• RECORD EXTRACTS:
[Start of section]

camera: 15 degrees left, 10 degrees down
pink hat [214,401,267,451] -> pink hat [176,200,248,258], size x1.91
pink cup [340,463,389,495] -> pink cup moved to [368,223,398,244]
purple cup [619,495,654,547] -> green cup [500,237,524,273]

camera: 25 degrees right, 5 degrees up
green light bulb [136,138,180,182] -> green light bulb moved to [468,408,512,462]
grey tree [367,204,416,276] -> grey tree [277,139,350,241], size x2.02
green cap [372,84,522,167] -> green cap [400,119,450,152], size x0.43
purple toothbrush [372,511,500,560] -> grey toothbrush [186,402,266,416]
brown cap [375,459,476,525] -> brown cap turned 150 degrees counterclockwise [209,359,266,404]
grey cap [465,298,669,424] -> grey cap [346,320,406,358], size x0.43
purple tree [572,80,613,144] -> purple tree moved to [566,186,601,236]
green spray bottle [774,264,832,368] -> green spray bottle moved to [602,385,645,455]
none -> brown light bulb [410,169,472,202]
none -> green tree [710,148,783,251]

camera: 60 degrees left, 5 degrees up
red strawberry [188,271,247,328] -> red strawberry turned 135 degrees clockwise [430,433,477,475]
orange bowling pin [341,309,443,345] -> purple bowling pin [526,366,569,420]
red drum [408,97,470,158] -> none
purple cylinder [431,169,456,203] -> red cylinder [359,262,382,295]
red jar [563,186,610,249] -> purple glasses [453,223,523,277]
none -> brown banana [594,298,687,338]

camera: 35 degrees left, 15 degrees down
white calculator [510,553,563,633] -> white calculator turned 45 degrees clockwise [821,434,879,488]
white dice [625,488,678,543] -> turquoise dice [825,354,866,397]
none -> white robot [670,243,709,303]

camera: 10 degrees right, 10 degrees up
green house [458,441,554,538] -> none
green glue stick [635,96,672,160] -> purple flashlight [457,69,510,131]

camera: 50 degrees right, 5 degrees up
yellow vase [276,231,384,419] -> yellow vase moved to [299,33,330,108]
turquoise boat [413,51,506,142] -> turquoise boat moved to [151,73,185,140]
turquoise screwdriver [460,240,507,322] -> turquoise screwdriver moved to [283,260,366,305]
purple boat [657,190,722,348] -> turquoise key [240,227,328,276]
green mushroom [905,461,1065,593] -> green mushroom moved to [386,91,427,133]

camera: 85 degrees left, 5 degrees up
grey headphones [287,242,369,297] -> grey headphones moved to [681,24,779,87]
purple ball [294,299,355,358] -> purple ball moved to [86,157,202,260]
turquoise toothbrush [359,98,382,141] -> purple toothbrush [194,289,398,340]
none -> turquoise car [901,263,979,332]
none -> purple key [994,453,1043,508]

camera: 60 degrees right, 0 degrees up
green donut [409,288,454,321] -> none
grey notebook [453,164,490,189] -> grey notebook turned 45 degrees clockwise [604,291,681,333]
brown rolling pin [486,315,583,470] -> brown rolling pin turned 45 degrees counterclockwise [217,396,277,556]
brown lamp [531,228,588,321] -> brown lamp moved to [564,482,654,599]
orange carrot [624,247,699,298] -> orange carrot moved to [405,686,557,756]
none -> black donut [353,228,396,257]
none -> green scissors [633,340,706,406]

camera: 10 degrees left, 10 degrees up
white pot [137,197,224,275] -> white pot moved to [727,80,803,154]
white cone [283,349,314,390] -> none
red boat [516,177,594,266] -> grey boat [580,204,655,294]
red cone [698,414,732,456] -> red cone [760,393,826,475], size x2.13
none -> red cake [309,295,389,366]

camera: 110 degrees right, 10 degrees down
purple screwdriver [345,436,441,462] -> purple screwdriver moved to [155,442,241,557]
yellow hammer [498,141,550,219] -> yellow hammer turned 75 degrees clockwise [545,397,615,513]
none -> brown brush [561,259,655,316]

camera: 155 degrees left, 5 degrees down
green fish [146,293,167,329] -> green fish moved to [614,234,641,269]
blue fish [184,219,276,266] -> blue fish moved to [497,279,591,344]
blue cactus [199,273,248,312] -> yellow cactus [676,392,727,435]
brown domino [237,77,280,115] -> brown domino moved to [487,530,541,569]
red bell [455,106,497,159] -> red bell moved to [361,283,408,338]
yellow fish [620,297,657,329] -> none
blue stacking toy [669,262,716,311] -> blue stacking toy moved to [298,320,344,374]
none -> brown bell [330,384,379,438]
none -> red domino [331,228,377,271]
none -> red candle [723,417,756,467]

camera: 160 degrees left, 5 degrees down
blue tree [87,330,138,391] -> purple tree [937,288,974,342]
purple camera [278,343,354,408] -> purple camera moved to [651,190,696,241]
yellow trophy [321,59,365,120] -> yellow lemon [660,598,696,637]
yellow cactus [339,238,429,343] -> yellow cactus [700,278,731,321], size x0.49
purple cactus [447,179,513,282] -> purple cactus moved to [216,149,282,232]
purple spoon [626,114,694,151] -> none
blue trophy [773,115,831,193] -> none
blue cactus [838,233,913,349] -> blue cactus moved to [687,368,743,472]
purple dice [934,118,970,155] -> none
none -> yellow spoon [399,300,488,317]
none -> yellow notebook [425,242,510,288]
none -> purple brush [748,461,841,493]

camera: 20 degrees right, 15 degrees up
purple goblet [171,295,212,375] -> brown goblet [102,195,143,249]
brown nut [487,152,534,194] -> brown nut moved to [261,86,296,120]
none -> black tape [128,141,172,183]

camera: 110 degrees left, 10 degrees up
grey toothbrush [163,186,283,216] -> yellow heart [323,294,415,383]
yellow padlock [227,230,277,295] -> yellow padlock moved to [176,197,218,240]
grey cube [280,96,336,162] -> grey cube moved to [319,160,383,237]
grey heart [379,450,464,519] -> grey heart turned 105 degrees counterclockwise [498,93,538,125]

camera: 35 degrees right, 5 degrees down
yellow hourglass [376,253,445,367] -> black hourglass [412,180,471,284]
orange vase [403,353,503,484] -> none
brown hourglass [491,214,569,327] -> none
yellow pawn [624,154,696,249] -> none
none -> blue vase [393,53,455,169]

[End of section]

• ACTIVITY: The lines from the top of the data above down to the line containing "grey cap [465,298,669,424]" are to be copied exactly; no other line should appear.

• WRITTEN RESPONSE:
camera: 15 degrees left, 10 degrees down
pink hat [214,401,267,451] -> pink hat [176,200,248,258], size x1.91
pink cup [340,463,389,495] -> pink cup moved to [368,223,398,244]
purple cup [619,495,654,547] -> green cup [500,237,524,273]

camera: 25 degrees right, 5 degrees up
green light bulb [136,138,180,182] -> green light bulb moved to [468,408,512,462]
grey tree [367,204,416,276] -> grey tree [277,139,350,241], size x2.02
green cap [372,84,522,167] -> green cap [400,119,450,152], size x0.43
purple toothbrush [372,511,500,560] -> grey toothbrush [186,402,266,416]
brown cap [375,459,476,525] -> brown cap turned 150 degrees counterclockwise [209,359,266,404]
grey cap [465,298,669,424] -> grey cap [346,320,406,358], size x0.43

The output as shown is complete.